***** INPUT DATA *****

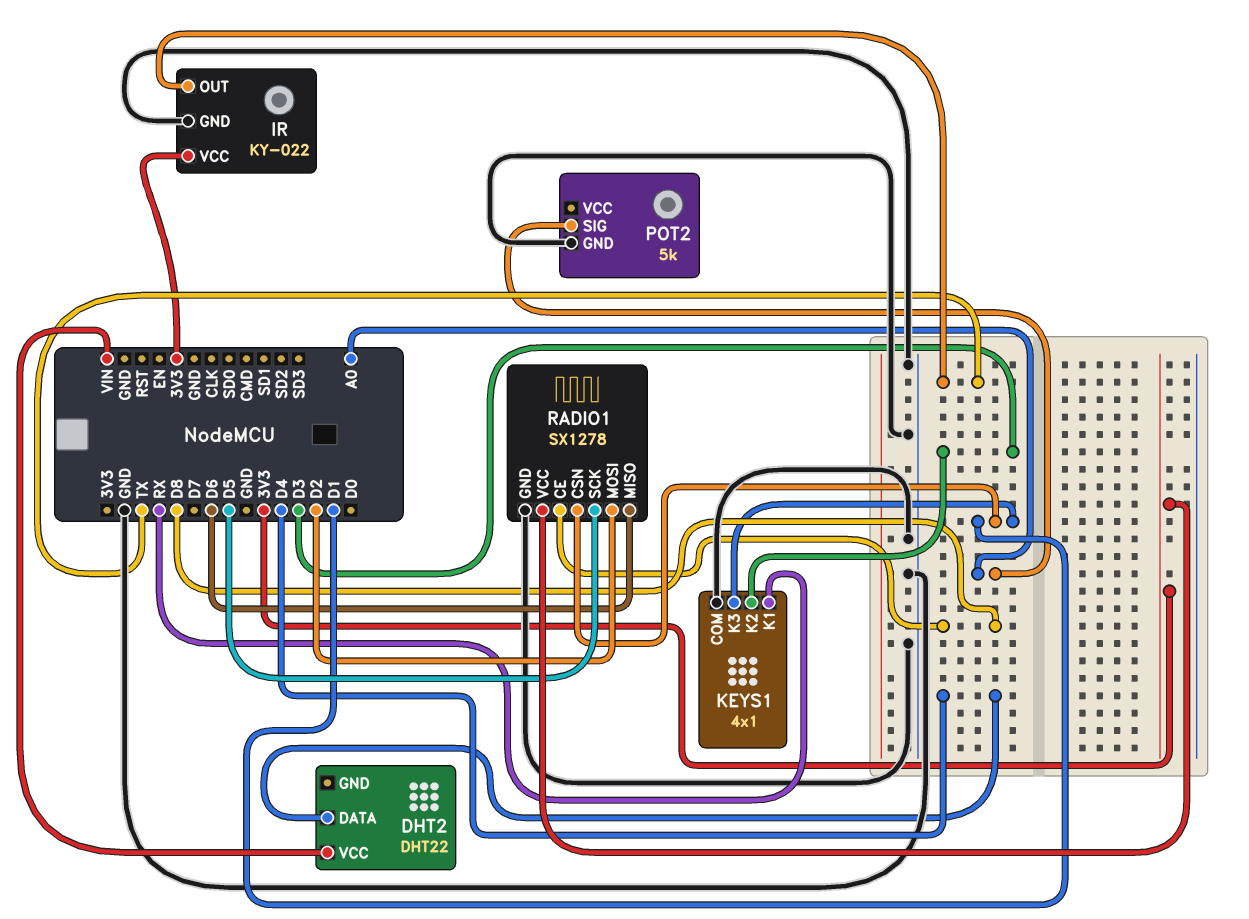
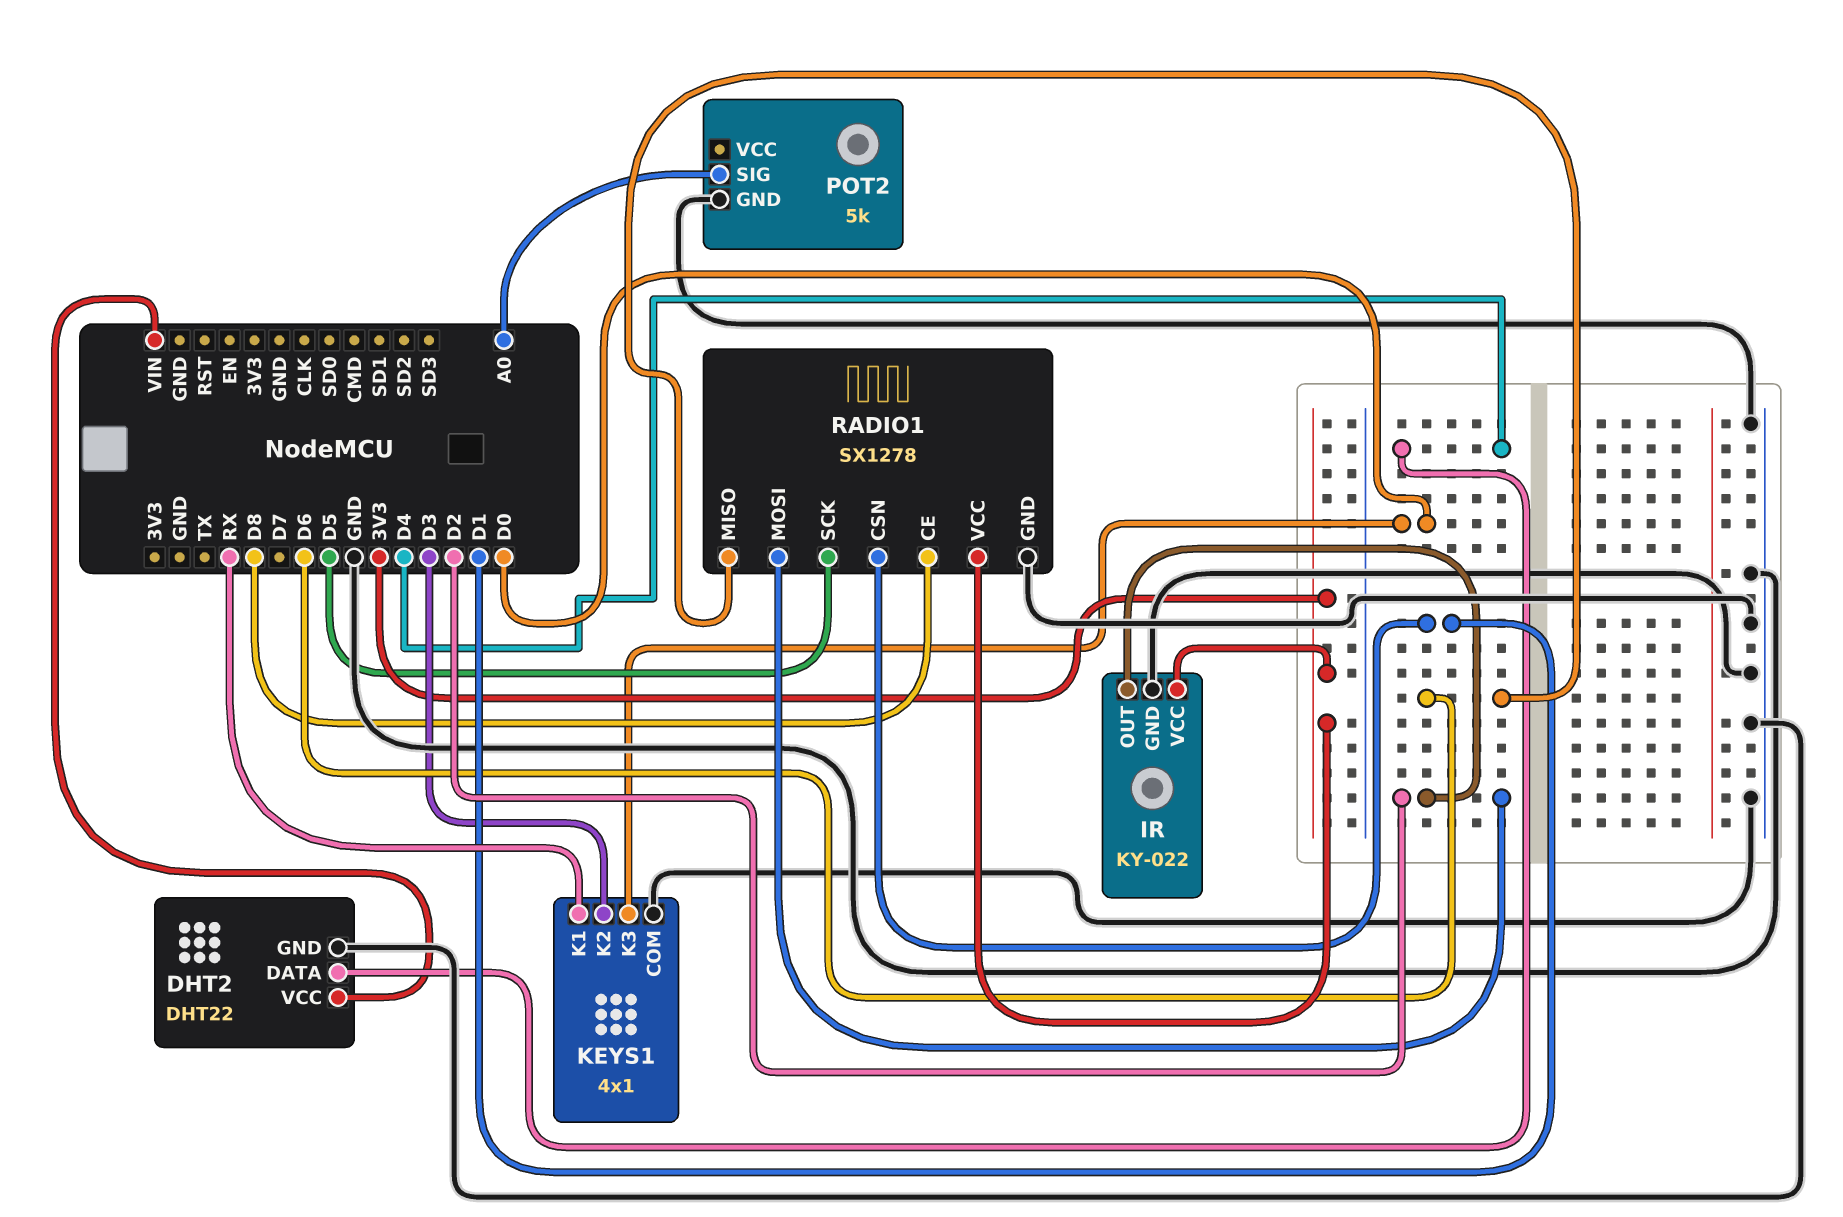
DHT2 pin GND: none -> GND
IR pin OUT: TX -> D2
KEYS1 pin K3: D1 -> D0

*****
***** INPUT DATA *****

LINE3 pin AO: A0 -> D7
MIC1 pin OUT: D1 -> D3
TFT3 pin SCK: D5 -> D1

*****
***** INPUT DATA *****

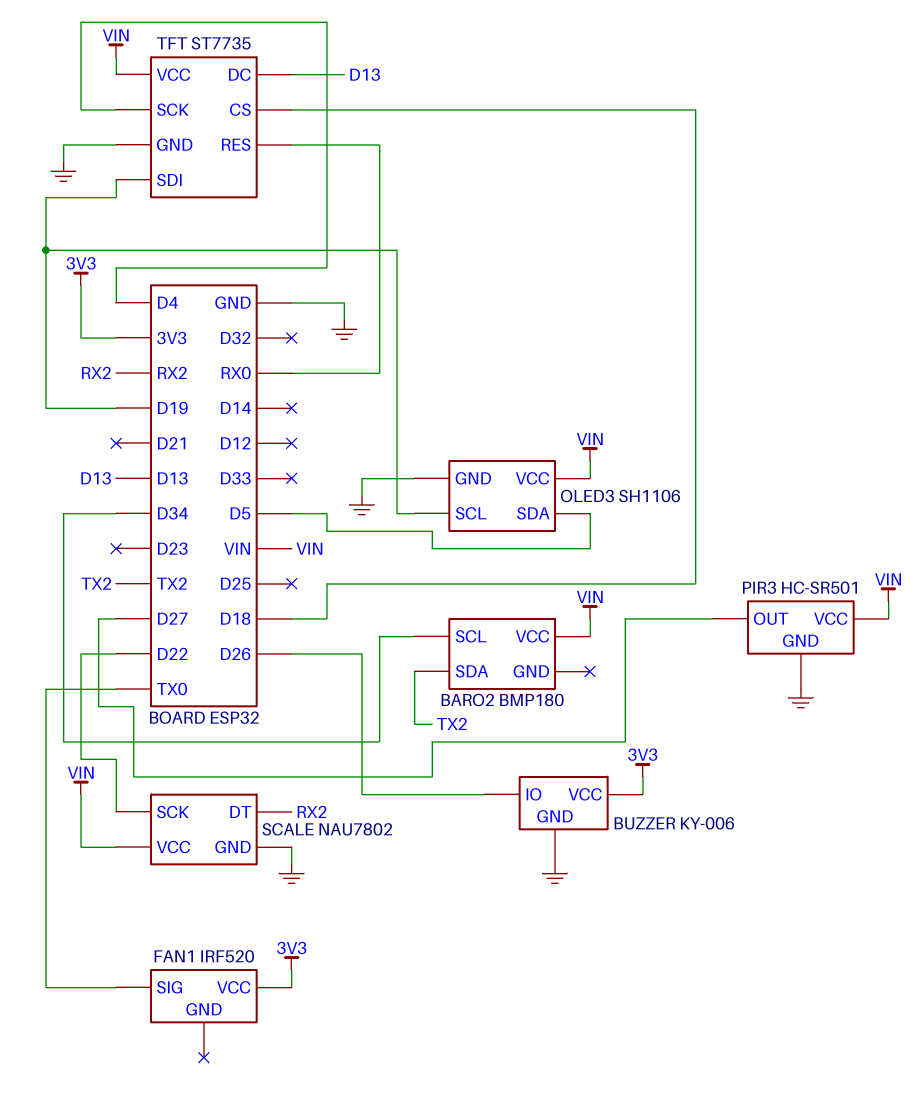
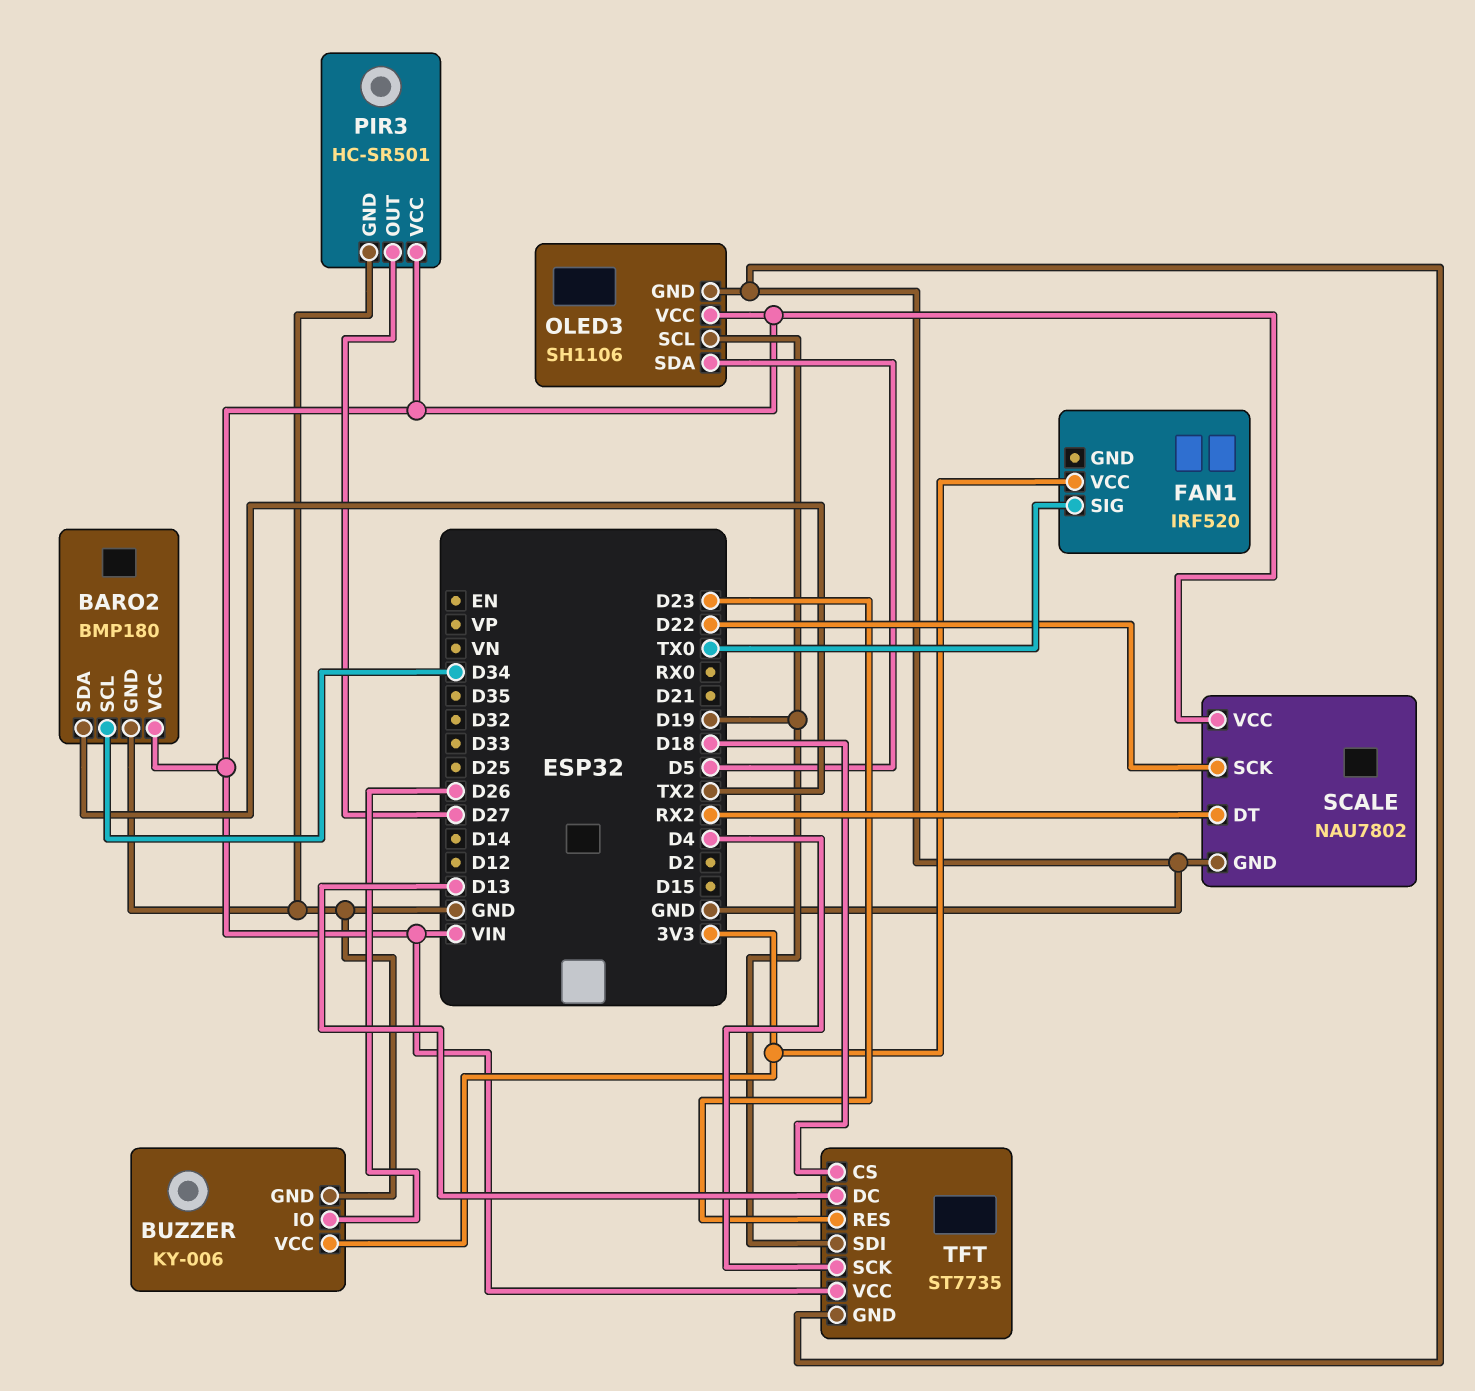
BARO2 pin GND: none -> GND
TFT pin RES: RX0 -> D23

*****

Some lines of the records may hold the word "none". How many do? Answer with a number and nothing else.

2